— Task to complete —
Copy out all lines bearing the word "yellow" from the listing below.

— Data section —

________________________

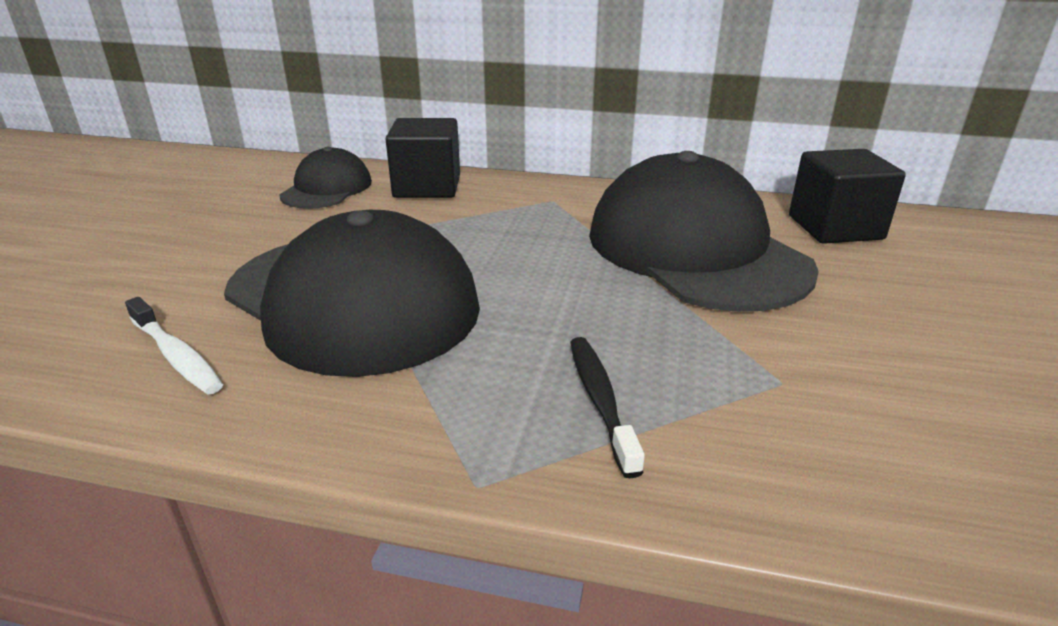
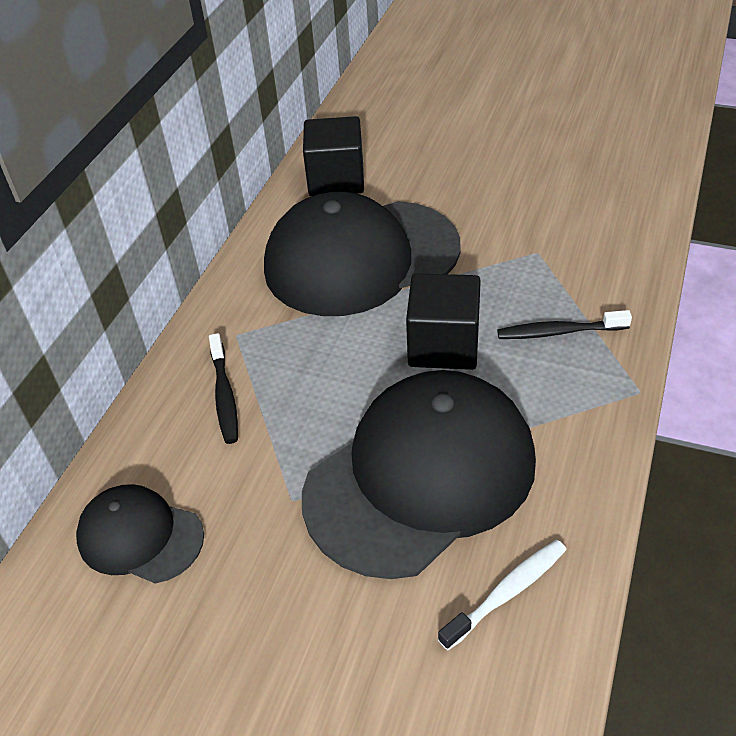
camera: 80 degrees left, 15 degrees up
(427, 187) = (167, 436): black cube -> black cube (443, 345)
(473, 202) = (224, 396): none -> black toothbrush

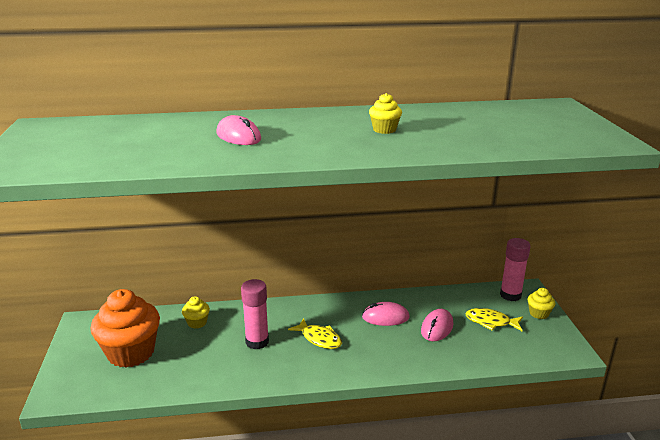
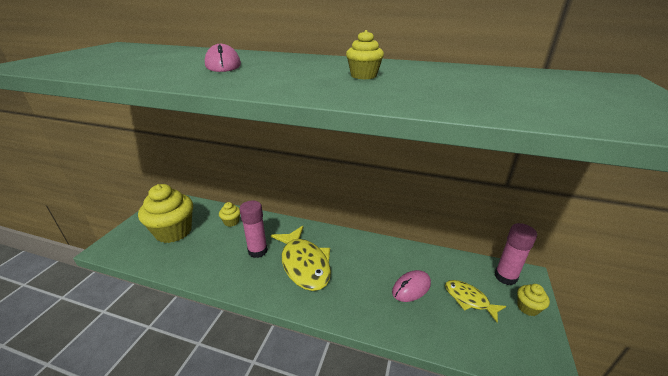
camera: 25 degrees right, 5 degrees up
(131, 352) = (173, 231): orange cupcake -> yellow cupcake
(319, 339) = (304, 264): yellow fish -> yellow fish, size x1.81
(385, 317) = (371, 262): pink mouse -> none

________________________

— Task output —
(131, 352) = (173, 231): orange cupcake -> yellow cupcake
(319, 339) = (304, 264): yellow fish -> yellow fish, size x1.81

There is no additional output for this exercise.